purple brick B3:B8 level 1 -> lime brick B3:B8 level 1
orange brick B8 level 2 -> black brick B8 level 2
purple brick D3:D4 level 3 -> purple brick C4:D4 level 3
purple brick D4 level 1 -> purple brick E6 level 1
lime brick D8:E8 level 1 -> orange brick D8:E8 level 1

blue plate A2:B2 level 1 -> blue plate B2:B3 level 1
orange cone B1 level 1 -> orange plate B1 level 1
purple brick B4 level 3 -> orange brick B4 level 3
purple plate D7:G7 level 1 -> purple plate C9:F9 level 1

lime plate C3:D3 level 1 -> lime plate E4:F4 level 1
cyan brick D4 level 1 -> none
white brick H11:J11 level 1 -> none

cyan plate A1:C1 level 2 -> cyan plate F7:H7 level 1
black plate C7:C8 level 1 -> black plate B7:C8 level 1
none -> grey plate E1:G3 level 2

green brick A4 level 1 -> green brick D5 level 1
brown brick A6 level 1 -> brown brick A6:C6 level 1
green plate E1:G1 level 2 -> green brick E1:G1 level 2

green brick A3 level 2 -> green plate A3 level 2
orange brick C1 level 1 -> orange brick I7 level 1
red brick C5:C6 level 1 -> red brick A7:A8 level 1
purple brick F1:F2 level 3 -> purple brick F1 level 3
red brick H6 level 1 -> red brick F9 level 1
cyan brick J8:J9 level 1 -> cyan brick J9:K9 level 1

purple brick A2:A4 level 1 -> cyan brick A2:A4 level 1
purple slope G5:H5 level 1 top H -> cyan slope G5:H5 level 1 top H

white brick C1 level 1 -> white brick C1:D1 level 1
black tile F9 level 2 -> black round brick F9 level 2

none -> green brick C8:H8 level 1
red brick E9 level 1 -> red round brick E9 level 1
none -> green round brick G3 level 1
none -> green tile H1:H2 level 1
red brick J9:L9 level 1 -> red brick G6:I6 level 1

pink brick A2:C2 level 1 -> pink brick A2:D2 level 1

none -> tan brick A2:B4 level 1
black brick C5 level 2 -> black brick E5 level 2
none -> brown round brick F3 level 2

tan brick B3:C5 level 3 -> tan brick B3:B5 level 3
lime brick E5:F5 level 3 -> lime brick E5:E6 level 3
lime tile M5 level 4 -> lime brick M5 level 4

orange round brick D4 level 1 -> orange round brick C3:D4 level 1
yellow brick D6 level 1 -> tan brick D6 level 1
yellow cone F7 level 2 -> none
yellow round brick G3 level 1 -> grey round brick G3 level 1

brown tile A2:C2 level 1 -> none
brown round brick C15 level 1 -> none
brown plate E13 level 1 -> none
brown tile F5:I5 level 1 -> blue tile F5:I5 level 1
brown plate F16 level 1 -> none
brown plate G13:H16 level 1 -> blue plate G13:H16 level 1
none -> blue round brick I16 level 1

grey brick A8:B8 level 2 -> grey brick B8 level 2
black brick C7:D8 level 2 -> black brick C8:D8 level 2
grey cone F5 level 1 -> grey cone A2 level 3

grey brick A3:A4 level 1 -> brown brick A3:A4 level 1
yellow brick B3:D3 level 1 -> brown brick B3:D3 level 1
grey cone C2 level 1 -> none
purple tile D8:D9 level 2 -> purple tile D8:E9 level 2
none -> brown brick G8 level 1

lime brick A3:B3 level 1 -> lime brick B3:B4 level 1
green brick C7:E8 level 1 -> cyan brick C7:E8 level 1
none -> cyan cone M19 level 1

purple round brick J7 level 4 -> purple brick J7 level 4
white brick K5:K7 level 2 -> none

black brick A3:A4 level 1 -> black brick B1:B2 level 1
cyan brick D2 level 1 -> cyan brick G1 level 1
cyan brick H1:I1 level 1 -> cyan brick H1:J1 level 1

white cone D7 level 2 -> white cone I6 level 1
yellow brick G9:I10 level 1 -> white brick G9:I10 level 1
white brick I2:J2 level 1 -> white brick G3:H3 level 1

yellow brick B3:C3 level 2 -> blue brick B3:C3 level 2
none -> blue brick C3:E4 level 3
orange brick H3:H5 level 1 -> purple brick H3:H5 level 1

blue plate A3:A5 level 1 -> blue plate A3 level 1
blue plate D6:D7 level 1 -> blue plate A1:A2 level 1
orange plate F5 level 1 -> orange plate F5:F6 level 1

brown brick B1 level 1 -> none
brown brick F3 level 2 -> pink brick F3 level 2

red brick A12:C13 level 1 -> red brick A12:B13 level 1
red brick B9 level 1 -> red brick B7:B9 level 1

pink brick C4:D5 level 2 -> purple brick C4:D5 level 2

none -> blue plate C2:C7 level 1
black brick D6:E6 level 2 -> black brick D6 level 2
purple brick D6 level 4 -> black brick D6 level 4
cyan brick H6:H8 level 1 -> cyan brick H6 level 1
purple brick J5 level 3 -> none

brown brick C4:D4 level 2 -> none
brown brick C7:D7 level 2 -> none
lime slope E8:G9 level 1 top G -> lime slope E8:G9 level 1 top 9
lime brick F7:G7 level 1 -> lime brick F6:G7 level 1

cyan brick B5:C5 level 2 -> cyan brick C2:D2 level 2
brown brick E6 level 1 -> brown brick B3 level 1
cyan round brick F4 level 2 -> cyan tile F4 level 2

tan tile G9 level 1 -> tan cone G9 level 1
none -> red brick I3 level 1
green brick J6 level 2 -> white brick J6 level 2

TASK DESCRIPTION -> Transcribe the records above from the line holding "purple brick B4" down to the line holding "green brick A4", inclusive, without adding anything.

SOLUTION TO THIS PROBLEM ->
purple brick B4 level 3 -> orange brick B4 level 3
purple plate D7:G7 level 1 -> purple plate C9:F9 level 1

lime plate C3:D3 level 1 -> lime plate E4:F4 level 1
cyan brick D4 level 1 -> none
white brick H11:J11 level 1 -> none

cyan plate A1:C1 level 2 -> cyan plate F7:H7 level 1
black plate C7:C8 level 1 -> black plate B7:C8 level 1
none -> grey plate E1:G3 level 2

green brick A4 level 1 -> green brick D5 level 1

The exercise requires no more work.